- **What is expected**
In the copy, every line of the material that follows must appear exactly, and no pictures should.

*** Task input ***

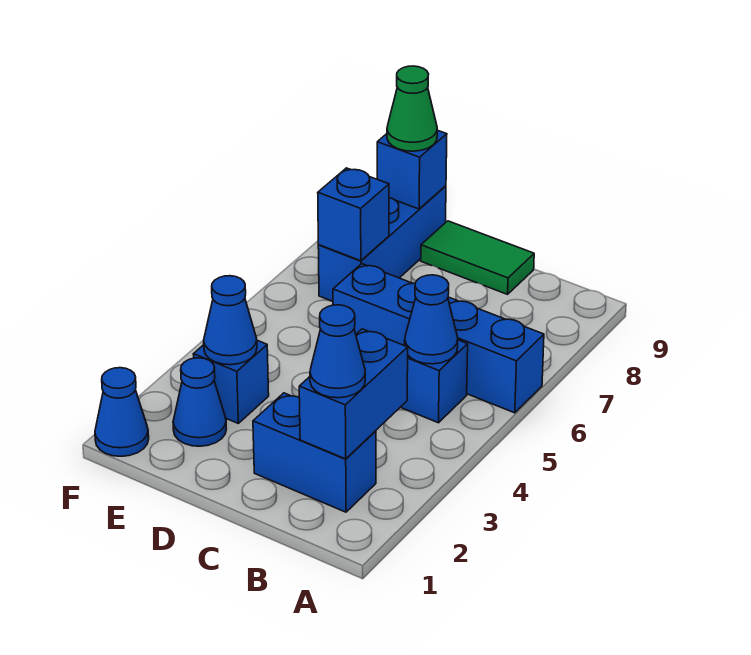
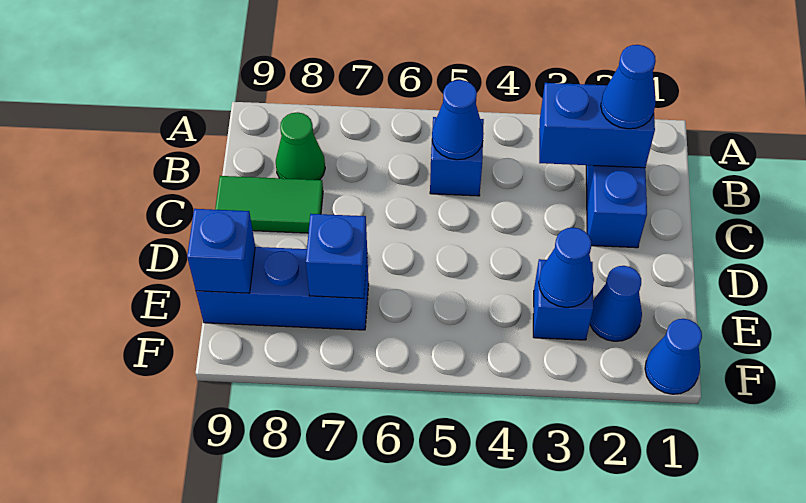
blue brick A6:D6 level 1 -> none
green tile C9:D9 level 1 -> green tile C8:C9 level 1
green cone E9 level 3 -> green cone B8 level 1

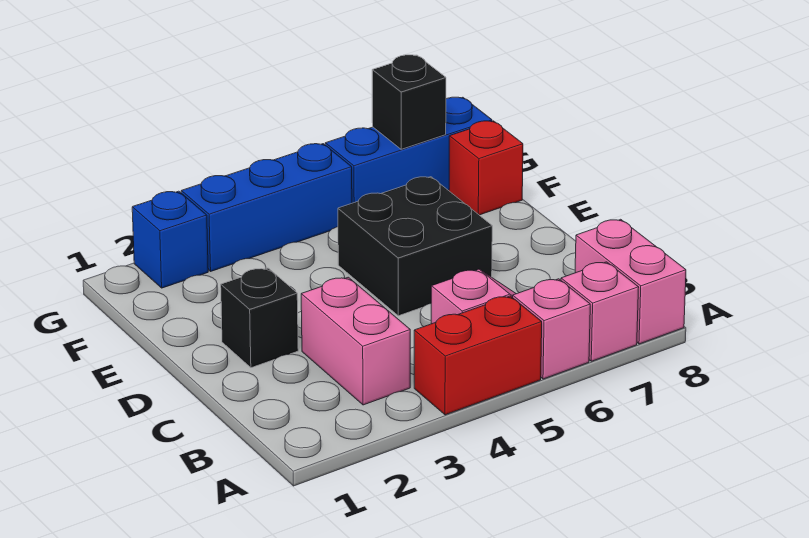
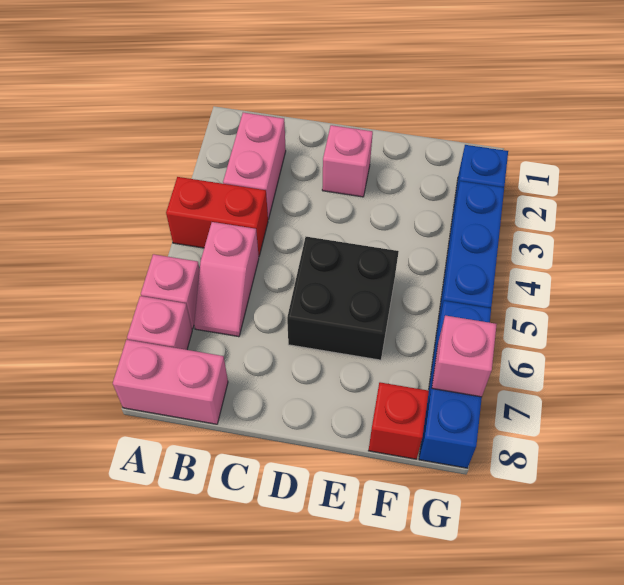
red brick A4:A5 level 1 -> red brick A4:B4 level 1
pink brick B3:C3 level 1 -> pink brick B2:B3 level 1
black brick D2 level 1 -> pink brick D2 level 1
black brick G7 level 2 -> pink brick G7 level 2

*** End of Task input ***

- **Written response**
blue brick A6:D6 level 1 -> none
green tile C9:D9 level 1 -> green tile C8:C9 level 1
green cone E9 level 3 -> green cone B8 level 1

red brick A4:A5 level 1 -> red brick A4:B4 level 1
pink brick B3:C3 level 1 -> pink brick B2:B3 level 1
black brick D2 level 1 -> pink brick D2 level 1
black brick G7 level 2 -> pink brick G7 level 2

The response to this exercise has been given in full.